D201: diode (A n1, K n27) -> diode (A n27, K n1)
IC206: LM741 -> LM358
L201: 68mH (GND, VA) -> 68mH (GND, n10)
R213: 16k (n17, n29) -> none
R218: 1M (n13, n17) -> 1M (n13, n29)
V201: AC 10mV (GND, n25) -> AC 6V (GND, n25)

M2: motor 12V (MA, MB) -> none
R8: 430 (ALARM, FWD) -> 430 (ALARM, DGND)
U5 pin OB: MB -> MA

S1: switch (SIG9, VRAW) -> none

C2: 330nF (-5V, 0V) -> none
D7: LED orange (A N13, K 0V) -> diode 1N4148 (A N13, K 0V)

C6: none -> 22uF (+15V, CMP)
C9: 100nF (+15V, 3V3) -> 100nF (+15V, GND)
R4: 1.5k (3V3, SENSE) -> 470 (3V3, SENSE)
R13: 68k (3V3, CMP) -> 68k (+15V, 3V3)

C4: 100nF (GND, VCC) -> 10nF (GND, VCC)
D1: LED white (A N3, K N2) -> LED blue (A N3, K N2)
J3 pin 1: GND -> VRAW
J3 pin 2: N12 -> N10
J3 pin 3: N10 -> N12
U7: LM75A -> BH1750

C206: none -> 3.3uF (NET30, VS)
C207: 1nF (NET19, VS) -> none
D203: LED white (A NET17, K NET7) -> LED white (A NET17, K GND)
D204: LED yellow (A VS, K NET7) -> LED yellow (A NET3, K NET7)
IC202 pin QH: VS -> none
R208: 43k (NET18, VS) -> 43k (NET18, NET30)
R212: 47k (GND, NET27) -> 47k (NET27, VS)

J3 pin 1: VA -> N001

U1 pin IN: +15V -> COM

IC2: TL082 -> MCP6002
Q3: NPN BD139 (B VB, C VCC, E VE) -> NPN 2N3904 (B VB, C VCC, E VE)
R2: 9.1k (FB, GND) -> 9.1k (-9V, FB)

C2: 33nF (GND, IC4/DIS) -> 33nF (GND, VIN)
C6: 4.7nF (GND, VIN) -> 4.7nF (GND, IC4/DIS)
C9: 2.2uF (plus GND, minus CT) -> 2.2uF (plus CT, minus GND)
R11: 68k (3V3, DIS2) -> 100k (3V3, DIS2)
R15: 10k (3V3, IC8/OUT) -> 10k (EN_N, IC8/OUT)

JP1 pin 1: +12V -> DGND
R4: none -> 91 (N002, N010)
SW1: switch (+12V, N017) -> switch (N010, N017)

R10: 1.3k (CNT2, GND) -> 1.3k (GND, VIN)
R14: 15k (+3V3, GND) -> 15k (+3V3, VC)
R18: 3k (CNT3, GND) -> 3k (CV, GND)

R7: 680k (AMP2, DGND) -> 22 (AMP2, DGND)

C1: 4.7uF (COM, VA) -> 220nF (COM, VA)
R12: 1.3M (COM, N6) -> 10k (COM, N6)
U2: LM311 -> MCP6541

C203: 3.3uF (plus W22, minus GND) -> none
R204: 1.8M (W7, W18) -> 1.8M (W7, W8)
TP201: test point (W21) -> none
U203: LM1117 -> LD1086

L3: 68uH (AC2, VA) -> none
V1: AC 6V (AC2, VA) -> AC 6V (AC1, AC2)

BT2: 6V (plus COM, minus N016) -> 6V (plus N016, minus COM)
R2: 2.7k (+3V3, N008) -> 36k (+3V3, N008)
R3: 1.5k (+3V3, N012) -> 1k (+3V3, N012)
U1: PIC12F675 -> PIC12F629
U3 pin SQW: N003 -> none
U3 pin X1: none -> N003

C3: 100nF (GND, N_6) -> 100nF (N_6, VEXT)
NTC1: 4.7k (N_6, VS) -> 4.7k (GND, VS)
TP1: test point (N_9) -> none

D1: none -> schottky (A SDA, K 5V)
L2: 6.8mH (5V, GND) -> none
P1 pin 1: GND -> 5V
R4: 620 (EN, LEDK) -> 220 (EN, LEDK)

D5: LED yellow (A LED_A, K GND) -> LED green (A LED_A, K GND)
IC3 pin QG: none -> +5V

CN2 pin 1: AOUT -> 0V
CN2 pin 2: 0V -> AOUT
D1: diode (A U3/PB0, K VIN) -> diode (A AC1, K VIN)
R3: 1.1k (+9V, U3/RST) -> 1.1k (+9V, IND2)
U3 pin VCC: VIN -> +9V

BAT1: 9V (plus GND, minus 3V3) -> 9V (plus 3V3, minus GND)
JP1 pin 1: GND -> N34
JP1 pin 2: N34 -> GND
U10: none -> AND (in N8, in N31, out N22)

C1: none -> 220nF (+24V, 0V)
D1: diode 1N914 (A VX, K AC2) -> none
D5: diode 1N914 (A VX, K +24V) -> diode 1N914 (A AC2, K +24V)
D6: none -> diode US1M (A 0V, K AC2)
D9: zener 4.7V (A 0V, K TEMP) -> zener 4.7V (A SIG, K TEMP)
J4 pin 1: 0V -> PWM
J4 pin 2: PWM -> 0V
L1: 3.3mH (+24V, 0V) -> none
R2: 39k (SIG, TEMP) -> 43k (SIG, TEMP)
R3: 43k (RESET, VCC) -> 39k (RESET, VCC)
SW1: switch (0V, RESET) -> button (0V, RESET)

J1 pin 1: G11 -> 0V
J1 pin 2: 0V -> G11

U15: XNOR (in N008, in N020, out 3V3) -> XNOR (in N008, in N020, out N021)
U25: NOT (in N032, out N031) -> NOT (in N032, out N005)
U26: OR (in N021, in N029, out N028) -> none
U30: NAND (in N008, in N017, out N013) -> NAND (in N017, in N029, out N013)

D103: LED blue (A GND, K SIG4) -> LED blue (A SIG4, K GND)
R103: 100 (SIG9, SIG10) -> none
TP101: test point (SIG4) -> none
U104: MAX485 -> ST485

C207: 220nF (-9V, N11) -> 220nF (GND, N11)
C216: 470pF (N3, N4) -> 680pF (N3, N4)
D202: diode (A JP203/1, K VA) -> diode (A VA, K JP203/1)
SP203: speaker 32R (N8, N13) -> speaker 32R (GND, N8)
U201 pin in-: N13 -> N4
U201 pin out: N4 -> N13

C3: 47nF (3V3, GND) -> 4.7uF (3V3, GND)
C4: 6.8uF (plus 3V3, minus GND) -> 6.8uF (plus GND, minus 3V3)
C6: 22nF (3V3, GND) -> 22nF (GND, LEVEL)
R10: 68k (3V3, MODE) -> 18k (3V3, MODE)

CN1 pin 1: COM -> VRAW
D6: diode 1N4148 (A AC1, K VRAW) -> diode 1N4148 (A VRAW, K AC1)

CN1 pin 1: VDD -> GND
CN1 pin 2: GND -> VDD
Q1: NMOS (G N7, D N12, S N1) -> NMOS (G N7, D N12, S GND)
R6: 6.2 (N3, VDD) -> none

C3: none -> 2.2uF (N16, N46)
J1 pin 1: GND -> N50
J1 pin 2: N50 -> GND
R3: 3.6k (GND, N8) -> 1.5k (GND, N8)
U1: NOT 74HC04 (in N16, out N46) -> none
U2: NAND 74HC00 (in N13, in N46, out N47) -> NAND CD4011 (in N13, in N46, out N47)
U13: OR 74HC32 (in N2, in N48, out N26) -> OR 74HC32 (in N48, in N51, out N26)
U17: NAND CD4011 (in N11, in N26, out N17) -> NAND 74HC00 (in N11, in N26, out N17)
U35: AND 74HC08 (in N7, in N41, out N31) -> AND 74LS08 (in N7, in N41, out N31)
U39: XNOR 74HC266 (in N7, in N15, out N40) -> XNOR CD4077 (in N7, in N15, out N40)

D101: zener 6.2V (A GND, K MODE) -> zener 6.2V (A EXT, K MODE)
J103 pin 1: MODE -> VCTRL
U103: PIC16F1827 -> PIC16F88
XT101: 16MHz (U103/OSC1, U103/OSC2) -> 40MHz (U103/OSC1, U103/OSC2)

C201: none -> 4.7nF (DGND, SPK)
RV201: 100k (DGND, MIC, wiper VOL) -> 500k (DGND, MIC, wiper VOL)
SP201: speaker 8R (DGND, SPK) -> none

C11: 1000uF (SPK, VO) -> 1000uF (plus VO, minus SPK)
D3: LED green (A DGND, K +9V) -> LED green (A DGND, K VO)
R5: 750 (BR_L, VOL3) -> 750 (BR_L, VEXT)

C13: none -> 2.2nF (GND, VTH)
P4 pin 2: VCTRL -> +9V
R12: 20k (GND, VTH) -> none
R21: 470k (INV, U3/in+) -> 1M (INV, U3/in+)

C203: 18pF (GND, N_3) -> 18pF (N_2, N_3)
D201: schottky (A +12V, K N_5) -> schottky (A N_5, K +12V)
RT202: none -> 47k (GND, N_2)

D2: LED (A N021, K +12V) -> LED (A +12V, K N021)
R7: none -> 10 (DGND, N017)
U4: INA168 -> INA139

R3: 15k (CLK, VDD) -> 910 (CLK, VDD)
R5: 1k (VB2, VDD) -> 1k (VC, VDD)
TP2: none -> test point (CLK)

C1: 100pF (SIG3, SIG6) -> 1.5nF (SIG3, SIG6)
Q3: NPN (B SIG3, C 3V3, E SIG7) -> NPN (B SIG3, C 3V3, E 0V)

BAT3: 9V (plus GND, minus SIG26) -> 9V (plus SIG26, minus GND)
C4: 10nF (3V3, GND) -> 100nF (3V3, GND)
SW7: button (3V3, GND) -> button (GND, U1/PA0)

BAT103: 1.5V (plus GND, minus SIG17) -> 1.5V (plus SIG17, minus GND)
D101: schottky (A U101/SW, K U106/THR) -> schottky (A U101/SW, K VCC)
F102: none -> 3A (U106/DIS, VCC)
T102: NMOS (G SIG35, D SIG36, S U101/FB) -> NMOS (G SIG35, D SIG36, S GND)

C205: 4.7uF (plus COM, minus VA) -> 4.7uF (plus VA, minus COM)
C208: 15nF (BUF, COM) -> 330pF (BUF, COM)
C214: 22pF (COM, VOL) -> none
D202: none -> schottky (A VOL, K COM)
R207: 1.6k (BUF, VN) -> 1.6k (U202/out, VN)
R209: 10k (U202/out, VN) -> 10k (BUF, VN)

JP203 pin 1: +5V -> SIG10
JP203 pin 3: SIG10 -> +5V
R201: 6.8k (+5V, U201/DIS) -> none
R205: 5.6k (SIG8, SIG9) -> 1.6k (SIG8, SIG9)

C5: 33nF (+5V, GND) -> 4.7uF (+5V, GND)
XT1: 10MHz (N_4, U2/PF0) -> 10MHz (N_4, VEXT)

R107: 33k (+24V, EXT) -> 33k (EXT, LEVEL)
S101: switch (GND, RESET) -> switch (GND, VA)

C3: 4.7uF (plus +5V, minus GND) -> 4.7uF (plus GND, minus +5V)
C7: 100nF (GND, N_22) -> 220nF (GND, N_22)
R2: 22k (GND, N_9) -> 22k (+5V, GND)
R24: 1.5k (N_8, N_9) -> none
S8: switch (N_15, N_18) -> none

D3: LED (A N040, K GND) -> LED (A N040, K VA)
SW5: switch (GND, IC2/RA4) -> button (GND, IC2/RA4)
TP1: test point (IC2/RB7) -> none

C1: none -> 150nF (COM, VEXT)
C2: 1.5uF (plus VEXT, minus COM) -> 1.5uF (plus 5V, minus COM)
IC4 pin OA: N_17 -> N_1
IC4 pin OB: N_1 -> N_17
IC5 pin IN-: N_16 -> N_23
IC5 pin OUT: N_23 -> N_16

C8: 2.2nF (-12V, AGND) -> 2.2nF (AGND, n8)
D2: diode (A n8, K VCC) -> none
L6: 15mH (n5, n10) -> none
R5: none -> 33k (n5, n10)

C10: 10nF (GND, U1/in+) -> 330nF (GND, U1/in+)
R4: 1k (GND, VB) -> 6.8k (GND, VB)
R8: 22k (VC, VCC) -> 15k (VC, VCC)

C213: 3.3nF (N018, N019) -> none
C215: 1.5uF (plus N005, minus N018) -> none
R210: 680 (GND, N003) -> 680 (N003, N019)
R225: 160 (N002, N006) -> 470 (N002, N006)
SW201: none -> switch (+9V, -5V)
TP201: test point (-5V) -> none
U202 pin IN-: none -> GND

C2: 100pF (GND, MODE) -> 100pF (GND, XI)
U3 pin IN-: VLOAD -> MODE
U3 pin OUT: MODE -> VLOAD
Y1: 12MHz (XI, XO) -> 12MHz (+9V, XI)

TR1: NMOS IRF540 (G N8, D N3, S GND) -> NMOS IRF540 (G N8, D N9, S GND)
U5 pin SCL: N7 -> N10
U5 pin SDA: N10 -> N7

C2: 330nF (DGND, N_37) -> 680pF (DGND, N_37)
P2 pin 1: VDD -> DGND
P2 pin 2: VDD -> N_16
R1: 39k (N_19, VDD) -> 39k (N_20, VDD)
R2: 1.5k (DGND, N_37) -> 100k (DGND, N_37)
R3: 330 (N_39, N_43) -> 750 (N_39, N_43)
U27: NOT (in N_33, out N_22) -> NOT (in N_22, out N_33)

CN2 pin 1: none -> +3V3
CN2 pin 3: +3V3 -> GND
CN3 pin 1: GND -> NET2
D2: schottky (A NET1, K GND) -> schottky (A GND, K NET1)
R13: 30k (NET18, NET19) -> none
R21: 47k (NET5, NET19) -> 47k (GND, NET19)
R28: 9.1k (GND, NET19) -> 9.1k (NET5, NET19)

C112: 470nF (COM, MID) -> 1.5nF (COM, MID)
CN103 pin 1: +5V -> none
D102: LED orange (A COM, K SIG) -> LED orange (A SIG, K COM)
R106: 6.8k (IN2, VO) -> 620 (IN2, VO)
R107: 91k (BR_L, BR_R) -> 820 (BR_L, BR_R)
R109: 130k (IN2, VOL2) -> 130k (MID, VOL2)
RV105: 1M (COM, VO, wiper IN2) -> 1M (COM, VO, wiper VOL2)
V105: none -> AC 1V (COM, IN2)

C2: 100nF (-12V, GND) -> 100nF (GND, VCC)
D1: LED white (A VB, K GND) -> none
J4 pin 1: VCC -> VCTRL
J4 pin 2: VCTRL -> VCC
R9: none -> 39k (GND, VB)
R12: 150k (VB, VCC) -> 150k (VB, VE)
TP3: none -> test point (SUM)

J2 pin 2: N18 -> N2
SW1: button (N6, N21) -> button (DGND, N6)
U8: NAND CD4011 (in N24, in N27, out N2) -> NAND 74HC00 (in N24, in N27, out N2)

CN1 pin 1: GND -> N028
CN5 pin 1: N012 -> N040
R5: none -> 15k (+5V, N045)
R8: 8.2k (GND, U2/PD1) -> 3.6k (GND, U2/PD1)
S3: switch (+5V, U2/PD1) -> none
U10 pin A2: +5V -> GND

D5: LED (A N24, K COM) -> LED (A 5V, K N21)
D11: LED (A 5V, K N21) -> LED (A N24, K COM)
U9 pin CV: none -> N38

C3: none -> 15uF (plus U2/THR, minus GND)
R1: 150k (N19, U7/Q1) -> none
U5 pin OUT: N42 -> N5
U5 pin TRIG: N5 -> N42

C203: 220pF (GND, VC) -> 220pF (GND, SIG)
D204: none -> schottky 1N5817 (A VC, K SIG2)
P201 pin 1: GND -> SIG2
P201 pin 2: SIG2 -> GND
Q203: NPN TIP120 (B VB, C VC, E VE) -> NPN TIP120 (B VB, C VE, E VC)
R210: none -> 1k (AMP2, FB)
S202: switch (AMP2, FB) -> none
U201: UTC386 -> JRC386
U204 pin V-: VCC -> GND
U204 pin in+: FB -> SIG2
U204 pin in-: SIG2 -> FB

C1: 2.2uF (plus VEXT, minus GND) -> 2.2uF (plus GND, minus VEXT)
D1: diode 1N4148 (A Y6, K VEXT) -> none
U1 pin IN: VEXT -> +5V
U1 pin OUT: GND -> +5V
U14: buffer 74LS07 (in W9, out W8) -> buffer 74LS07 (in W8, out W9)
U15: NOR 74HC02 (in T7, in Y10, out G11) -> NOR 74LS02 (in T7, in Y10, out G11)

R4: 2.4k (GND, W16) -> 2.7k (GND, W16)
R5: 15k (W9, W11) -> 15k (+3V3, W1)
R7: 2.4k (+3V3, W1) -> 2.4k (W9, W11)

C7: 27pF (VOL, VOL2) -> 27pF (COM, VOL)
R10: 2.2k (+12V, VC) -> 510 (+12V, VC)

-------

§ How to complete this task
Lines from the start of the material above through the line containing "R2: 2.7k (+3V3, N008) -> 36k (+3V3, N008)" are to be duplicated exactly, and only those.

§ Response to the exercise
D201: diode (A n1, K n27) -> diode (A n27, K n1)
IC206: LM741 -> LM358
L201: 68mH (GND, VA) -> 68mH (GND, n10)
R213: 16k (n17, n29) -> none
R218: 1M (n13, n17) -> 1M (n13, n29)
V201: AC 10mV (GND, n25) -> AC 6V (GND, n25)

M2: motor 12V (MA, MB) -> none
R8: 430 (ALARM, FWD) -> 430 (ALARM, DGND)
U5 pin OB: MB -> MA

S1: switch (SIG9, VRAW) -> none

C2: 330nF (-5V, 0V) -> none
D7: LED orange (A N13, K 0V) -> diode 1N4148 (A N13, K 0V)

C6: none -> 22uF (+15V, CMP)
C9: 100nF (+15V, 3V3) -> 100nF (+15V, GND)
R4: 1.5k (3V3, SENSE) -> 470 (3V3, SENSE)
R13: 68k (3V3, CMP) -> 68k (+15V, 3V3)

C4: 100nF (GND, VCC) -> 10nF (GND, VCC)
D1: LED white (A N3, K N2) -> LED blue (A N3, K N2)
J3 pin 1: GND -> VRAW
J3 pin 2: N12 -> N10
J3 pin 3: N10 -> N12
U7: LM75A -> BH1750

C206: none -> 3.3uF (NET30, VS)
C207: 1nF (NET19, VS) -> none
D203: LED white (A NET17, K NET7) -> LED white (A NET17, K GND)
D204: LED yellow (A VS, K NET7) -> LED yellow (A NET3, K NET7)
IC202 pin QH: VS -> none
R208: 43k (NET18, VS) -> 43k (NET18, NET30)
R212: 47k (GND, NET27) -> 47k (NET27, VS)

J3 pin 1: VA -> N001

U1 pin IN: +15V -> COM

IC2: TL082 -> MCP6002
Q3: NPN BD139 (B VB, C VCC, E VE) -> NPN 2N3904 (B VB, C VCC, E VE)
R2: 9.1k (FB, GND) -> 9.1k (-9V, FB)

C2: 33nF (GND, IC4/DIS) -> 33nF (GND, VIN)
C6: 4.7nF (GND, VIN) -> 4.7nF (GND, IC4/DIS)
C9: 2.2uF (plus GND, minus CT) -> 2.2uF (plus CT, minus GND)
R11: 68k (3V3, DIS2) -> 100k (3V3, DIS2)
R15: 10k (3V3, IC8/OUT) -> 10k (EN_N, IC8/OUT)

JP1 pin 1: +12V -> DGND
R4: none -> 91 (N002, N010)
SW1: switch (+12V, N017) -> switch (N010, N017)

R10: 1.3k (CNT2, GND) -> 1.3k (GND, VIN)
R14: 15k (+3V3, GND) -> 15k (+3V3, VC)
R18: 3k (CNT3, GND) -> 3k (CV, GND)

R7: 680k (AMP2, DGND) -> 22 (AMP2, DGND)

C1: 4.7uF (COM, VA) -> 220nF (COM, VA)
R12: 1.3M (COM, N6) -> 10k (COM, N6)
U2: LM311 -> MCP6541

C203: 3.3uF (plus W22, minus GND) -> none
R204: 1.8M (W7, W18) -> 1.8M (W7, W8)
TP201: test point (W21) -> none
U203: LM1117 -> LD1086

L3: 68uH (AC2, VA) -> none
V1: AC 6V (AC2, VA) -> AC 6V (AC1, AC2)

BT2: 6V (plus COM, minus N016) -> 6V (plus N016, minus COM)
R2: 2.7k (+3V3, N008) -> 36k (+3V3, N008)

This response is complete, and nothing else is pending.